__Information shown__.

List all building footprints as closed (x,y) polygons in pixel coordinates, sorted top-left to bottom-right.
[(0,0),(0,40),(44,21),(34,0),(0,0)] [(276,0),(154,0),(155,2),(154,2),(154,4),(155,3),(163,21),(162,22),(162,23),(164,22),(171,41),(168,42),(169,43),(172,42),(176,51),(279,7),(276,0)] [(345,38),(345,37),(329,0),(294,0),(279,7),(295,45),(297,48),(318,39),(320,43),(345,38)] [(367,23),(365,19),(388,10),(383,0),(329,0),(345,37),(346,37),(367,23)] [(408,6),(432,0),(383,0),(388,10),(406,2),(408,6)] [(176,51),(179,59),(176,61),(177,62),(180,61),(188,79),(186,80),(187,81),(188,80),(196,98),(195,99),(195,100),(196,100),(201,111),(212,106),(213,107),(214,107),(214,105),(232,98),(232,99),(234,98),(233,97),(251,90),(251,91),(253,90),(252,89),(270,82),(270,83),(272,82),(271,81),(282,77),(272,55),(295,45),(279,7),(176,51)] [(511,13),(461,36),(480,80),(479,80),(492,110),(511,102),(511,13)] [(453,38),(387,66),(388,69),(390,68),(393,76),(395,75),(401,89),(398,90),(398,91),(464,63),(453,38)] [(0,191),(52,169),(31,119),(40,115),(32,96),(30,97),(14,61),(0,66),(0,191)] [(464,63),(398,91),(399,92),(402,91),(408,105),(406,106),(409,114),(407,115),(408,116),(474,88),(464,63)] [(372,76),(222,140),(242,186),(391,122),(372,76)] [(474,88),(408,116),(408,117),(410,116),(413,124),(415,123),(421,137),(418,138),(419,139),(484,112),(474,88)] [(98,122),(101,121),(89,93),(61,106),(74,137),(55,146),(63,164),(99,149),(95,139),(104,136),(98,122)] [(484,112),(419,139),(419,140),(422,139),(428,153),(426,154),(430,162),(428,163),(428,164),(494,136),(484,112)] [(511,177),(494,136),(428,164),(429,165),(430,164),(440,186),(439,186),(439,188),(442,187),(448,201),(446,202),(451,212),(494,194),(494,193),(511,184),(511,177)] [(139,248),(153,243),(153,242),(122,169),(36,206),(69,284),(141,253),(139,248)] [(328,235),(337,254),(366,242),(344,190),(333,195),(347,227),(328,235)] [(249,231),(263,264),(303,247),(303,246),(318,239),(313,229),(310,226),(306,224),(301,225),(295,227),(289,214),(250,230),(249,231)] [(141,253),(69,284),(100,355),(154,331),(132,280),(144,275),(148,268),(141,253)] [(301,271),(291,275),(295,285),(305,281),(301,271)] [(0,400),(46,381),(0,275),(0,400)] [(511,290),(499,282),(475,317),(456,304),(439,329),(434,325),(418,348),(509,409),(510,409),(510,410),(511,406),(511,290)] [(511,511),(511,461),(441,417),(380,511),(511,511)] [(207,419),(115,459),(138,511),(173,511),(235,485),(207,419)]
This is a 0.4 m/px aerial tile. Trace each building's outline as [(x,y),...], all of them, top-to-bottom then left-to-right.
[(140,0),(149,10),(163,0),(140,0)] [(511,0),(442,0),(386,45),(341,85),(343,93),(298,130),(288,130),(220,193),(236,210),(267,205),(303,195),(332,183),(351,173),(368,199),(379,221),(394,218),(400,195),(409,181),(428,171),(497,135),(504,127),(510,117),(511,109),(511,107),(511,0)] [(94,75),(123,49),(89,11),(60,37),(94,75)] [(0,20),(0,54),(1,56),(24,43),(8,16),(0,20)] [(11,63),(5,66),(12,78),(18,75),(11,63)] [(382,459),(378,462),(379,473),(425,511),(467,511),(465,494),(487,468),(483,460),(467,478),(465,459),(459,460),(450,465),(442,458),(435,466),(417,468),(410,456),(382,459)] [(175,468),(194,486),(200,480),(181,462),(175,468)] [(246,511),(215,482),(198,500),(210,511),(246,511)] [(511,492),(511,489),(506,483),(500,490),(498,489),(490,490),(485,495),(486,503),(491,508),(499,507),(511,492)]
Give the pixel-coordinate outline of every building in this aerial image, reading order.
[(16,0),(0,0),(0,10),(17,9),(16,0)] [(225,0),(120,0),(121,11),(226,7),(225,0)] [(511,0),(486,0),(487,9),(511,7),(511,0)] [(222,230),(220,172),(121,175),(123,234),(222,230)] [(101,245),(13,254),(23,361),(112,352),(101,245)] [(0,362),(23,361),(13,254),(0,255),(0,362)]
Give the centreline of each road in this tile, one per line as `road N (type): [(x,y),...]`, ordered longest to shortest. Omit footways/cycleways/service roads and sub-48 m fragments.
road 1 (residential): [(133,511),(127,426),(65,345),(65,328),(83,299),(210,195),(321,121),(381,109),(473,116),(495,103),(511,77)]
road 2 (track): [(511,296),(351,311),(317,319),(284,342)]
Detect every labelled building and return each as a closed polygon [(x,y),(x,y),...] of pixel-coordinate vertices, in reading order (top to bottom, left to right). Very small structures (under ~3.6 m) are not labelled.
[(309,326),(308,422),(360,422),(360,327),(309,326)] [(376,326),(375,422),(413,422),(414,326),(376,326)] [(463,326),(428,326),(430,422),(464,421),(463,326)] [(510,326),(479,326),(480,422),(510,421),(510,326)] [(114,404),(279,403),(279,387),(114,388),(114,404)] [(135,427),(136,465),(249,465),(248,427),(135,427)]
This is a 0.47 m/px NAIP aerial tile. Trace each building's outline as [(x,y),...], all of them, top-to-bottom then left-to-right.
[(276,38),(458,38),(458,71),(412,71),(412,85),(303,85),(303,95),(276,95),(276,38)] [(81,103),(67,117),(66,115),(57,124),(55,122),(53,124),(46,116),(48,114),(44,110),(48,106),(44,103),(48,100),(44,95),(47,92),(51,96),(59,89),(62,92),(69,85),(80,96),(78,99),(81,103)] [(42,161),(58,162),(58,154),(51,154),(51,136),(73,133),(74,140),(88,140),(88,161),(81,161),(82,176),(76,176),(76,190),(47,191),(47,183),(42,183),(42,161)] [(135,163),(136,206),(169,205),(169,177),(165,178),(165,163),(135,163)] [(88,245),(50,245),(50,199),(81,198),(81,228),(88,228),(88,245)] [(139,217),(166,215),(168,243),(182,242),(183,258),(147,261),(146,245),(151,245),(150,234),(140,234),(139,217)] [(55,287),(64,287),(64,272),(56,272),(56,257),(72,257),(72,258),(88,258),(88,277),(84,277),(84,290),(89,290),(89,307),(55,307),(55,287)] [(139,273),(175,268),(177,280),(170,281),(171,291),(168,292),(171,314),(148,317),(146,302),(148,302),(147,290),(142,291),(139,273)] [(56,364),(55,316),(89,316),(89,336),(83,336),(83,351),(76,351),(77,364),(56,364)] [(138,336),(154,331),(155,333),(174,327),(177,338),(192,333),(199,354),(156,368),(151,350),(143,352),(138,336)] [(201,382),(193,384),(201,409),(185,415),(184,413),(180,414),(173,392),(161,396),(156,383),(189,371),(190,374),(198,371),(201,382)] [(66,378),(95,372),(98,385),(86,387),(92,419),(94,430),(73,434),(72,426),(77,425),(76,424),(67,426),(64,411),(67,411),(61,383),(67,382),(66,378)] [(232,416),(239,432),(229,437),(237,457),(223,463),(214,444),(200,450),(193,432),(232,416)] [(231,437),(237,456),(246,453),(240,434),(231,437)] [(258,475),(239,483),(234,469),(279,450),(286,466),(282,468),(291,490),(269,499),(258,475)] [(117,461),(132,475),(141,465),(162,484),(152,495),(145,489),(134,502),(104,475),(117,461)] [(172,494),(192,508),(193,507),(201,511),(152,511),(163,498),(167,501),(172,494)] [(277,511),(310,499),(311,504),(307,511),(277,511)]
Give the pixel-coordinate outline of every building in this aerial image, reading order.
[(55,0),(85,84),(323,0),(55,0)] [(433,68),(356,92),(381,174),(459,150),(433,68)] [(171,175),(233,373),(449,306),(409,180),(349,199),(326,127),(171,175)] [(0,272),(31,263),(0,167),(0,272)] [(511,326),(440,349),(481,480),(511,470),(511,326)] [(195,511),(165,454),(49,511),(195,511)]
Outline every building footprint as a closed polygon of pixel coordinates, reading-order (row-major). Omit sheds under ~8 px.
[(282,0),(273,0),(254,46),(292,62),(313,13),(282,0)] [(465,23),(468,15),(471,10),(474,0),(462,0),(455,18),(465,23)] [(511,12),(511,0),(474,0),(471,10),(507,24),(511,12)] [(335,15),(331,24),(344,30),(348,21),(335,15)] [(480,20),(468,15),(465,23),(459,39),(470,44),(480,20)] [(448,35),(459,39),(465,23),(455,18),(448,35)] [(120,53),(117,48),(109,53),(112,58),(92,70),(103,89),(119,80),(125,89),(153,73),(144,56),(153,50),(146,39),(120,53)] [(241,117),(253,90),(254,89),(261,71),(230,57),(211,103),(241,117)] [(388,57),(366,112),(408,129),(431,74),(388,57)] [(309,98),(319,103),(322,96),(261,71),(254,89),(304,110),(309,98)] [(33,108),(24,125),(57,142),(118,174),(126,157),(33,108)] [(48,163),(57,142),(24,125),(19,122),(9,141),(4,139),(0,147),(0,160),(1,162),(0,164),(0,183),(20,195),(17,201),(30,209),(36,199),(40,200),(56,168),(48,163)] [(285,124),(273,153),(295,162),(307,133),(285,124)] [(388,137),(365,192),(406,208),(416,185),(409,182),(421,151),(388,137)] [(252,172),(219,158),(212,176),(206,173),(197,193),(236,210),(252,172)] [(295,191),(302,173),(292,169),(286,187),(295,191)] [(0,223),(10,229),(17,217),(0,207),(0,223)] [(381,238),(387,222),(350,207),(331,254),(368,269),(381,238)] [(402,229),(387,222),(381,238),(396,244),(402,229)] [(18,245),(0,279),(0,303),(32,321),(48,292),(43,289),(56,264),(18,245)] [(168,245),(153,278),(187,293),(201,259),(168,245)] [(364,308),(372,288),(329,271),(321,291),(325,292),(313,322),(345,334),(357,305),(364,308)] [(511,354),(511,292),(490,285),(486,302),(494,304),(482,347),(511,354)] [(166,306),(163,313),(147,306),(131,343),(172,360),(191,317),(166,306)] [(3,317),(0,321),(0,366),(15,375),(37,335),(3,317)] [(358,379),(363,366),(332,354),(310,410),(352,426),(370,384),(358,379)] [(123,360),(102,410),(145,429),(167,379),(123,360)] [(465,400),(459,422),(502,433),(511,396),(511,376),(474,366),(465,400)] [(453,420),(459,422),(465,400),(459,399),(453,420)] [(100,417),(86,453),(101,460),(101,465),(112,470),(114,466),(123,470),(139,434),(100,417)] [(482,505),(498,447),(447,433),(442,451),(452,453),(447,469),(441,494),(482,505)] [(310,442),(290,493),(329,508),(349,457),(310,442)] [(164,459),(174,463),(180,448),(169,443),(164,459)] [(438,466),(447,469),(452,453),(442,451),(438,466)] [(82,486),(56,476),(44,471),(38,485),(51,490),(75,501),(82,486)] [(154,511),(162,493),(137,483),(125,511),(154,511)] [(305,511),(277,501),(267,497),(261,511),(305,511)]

__Written problem__. Gather every line of the records above that contains the word "aerial", and copy each such line in full. Treat uppercase and lowercase letters as different.

__Worked answer__.
This is a 0.4 m/px aerial tile. Trace each building's outline as [(x,y),...], all of them, top-to-bottom then left-to-right.
Give the pixel-coordinate outline of every building in this aerial image, reading order.
This is a 0.47 m/px NAIP aerial tile. Trace each building's outline as [(x,y),...], all of them, top-to-bottom then left-to-right.
Give the pixel-coordinate outline of every building in this aerial image, reading order.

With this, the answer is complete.